EXERCISE DIRECTIONS: In the listing below, the lines starting with the line with "IC12: XNOR 74HC266" and going on through the line with "J3 pin 2: VBUS -> GND" are to be reproduced exactly, and only those.

(Beginning of DATA FOR THIS EXERCISE)

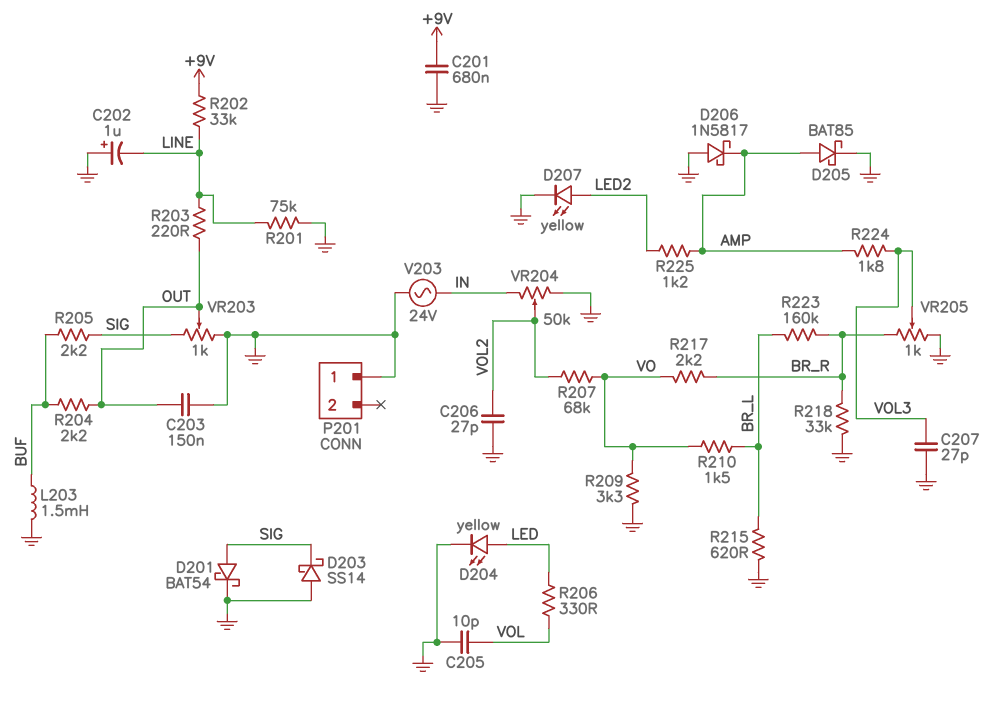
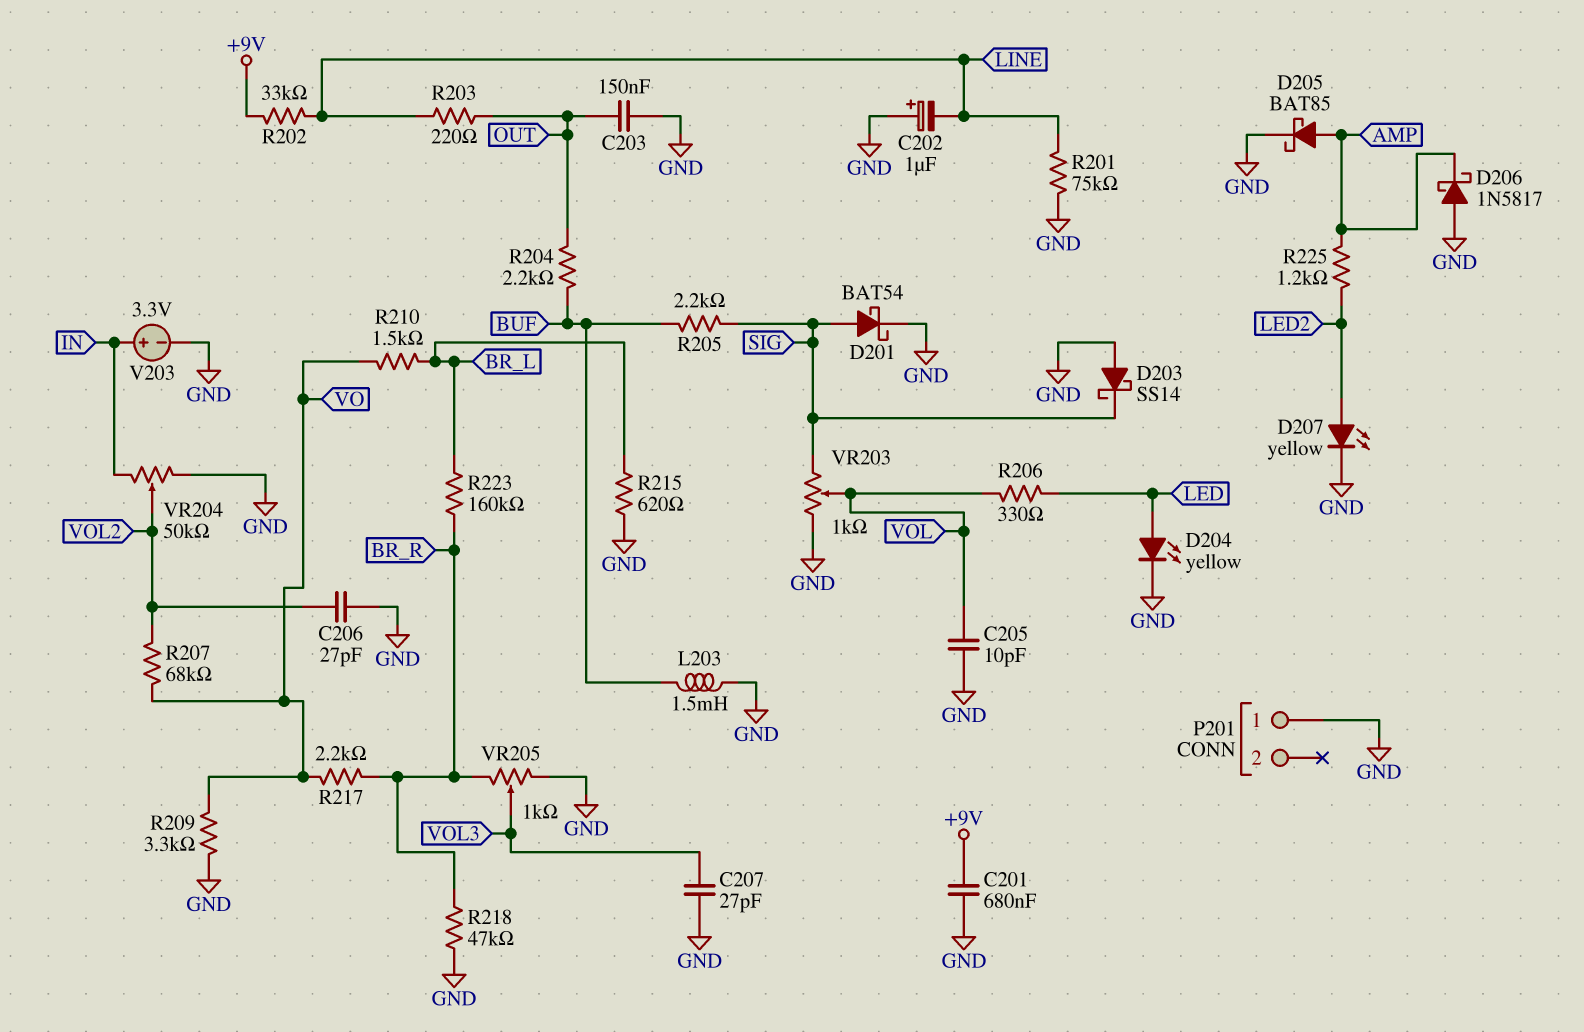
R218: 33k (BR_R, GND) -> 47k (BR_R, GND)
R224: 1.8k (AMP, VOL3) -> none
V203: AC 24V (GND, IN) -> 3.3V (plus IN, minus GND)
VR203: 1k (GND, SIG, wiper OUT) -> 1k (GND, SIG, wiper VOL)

(End of DATA FOR THIS EXERCISE)
(Beginning of DATA FOR THIS EXERCISE)

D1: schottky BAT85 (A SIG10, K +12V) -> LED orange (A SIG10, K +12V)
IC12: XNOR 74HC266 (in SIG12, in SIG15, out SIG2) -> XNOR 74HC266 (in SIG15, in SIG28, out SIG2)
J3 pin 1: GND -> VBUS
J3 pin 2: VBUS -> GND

(End of DATA FOR THIS EXERCISE)
(Beginning of DATA FOR THIS EXERCISE)

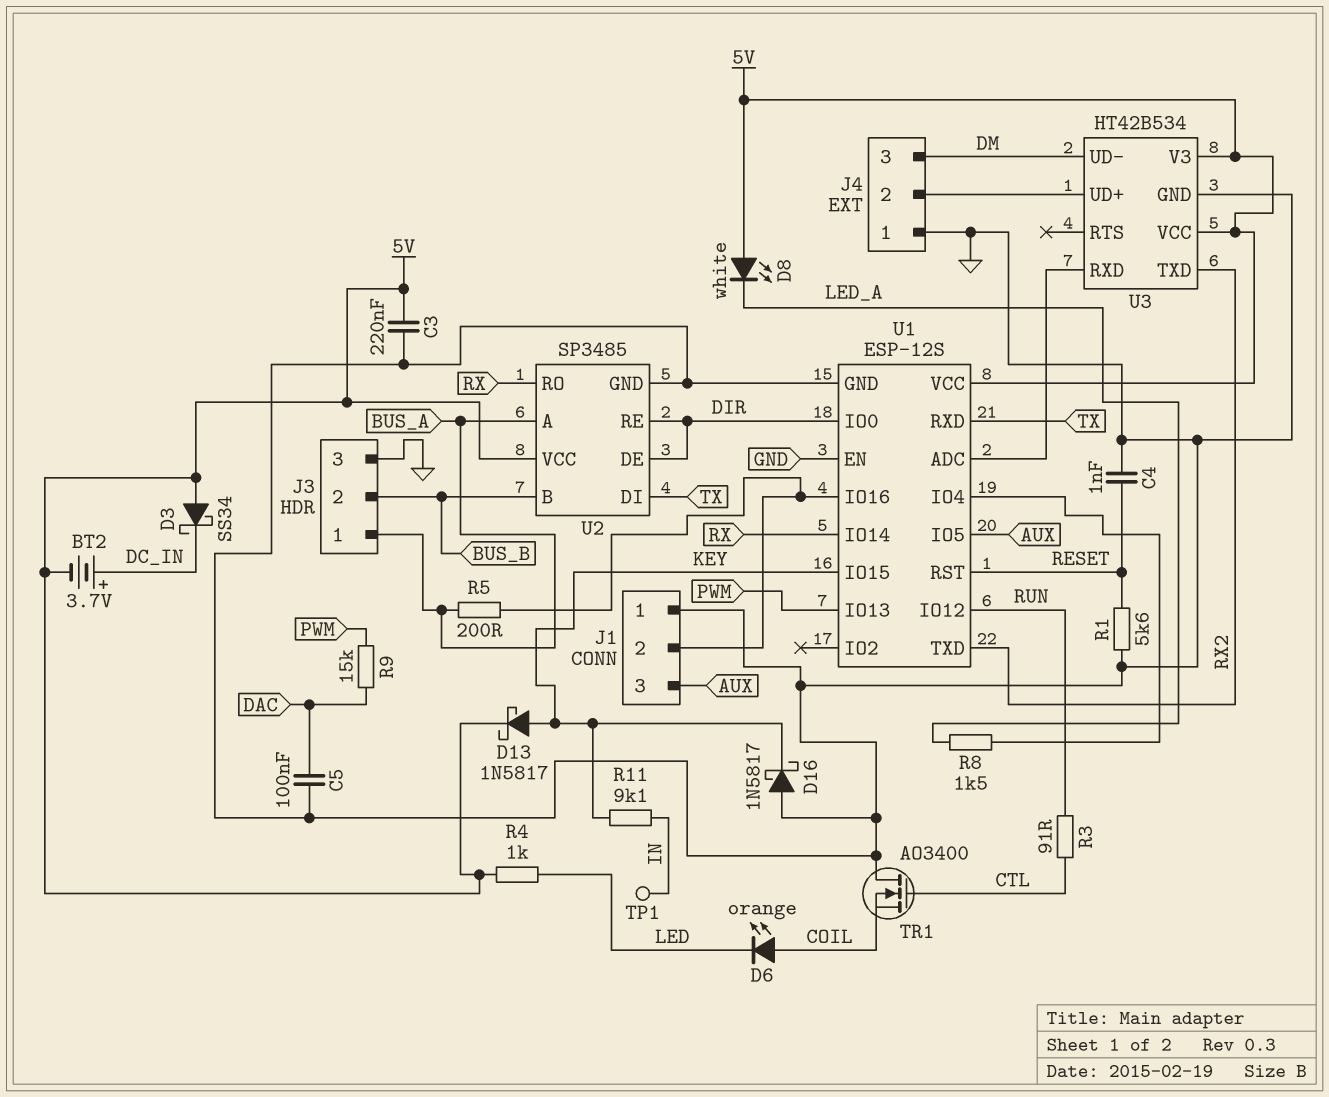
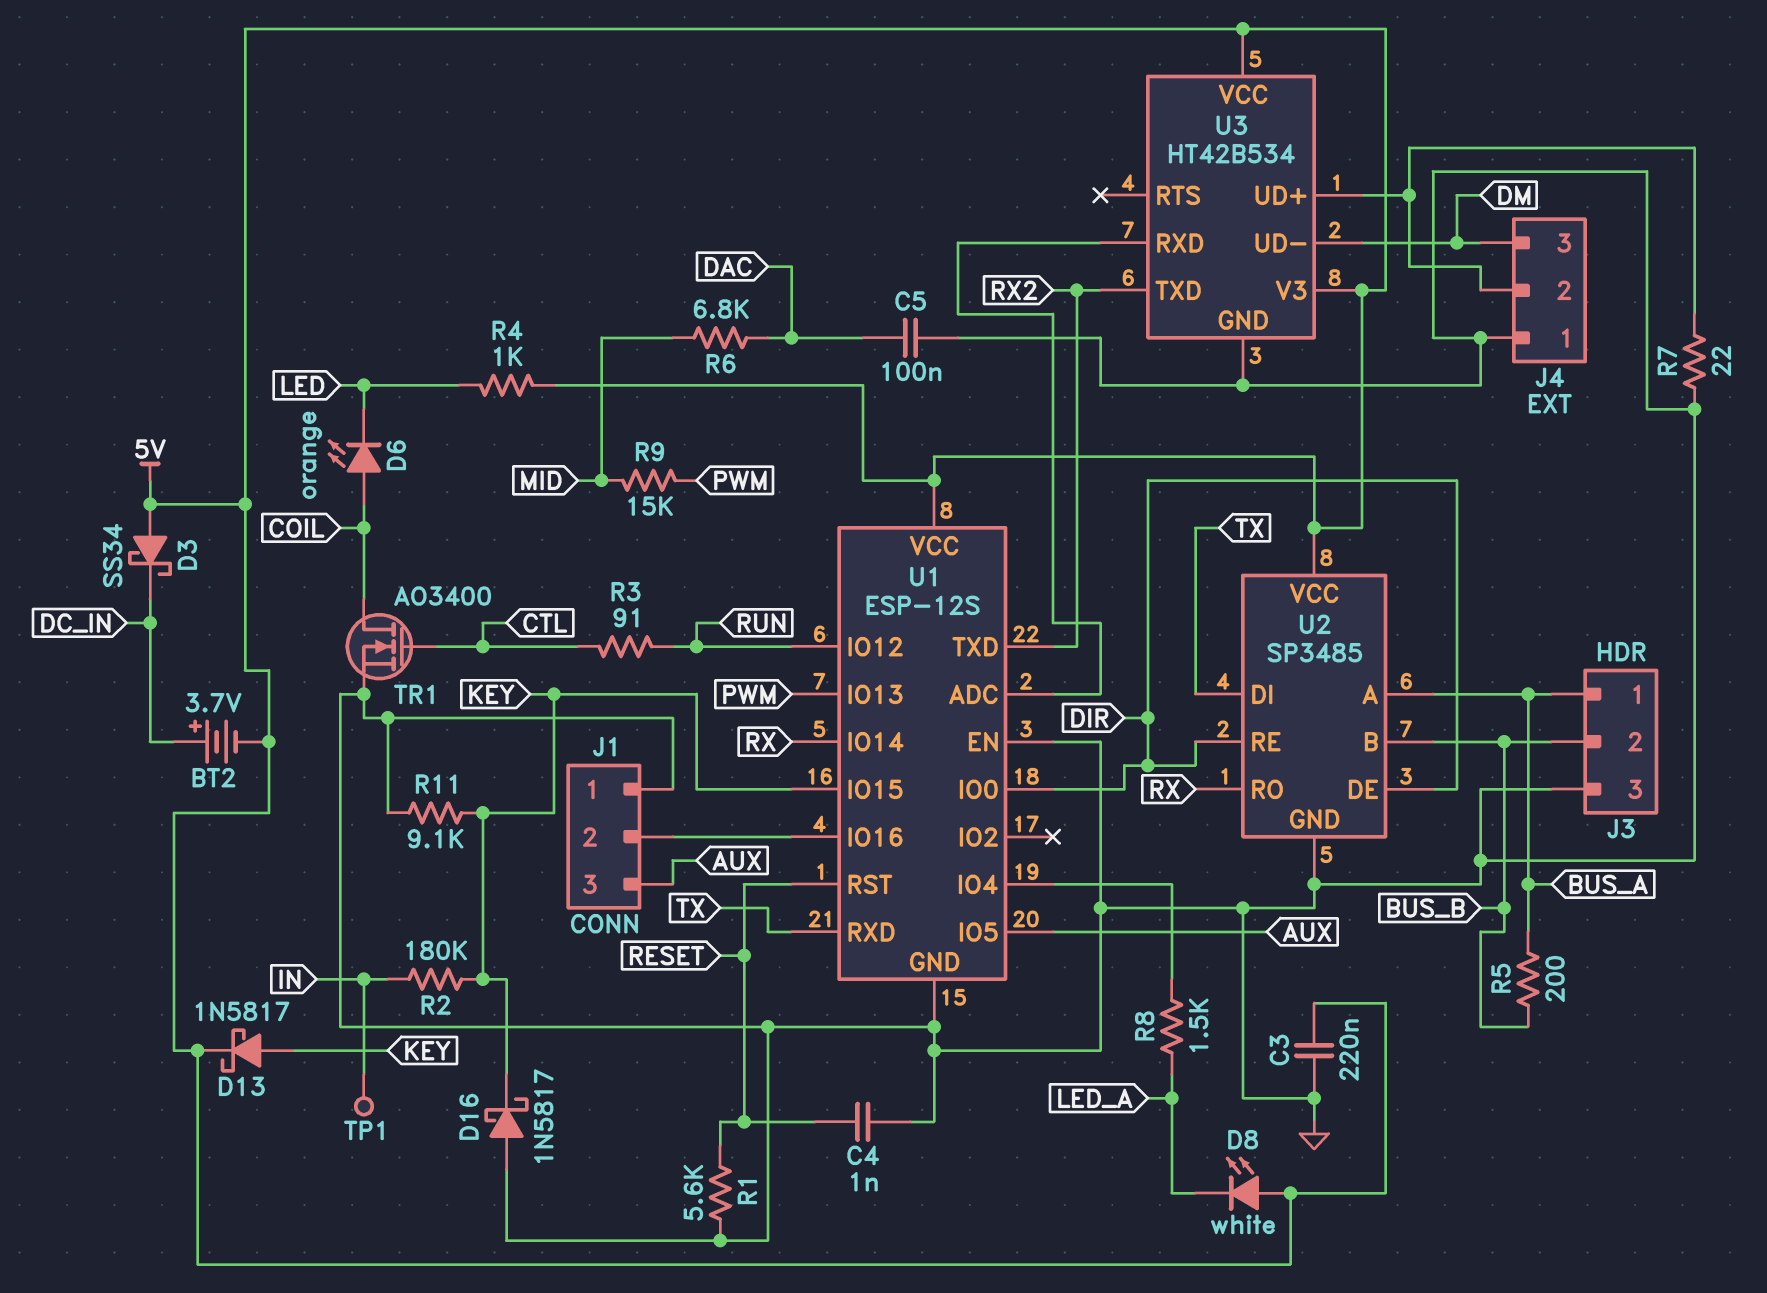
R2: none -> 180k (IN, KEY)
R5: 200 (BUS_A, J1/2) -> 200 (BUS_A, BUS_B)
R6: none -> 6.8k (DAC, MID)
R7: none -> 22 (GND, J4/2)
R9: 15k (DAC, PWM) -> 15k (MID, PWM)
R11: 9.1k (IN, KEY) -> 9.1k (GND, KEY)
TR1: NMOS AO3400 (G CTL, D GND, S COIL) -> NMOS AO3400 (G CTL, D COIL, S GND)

(End of DATA FOR THIS EXERCISE)

RESPONSE TO THIS TASK:
IC12: XNOR 74HC266 (in SIG12, in SIG15, out SIG2) -> XNOR 74HC266 (in SIG15, in SIG28, out SIG2)
J3 pin 1: GND -> VBUS
J3 pin 2: VBUS -> GND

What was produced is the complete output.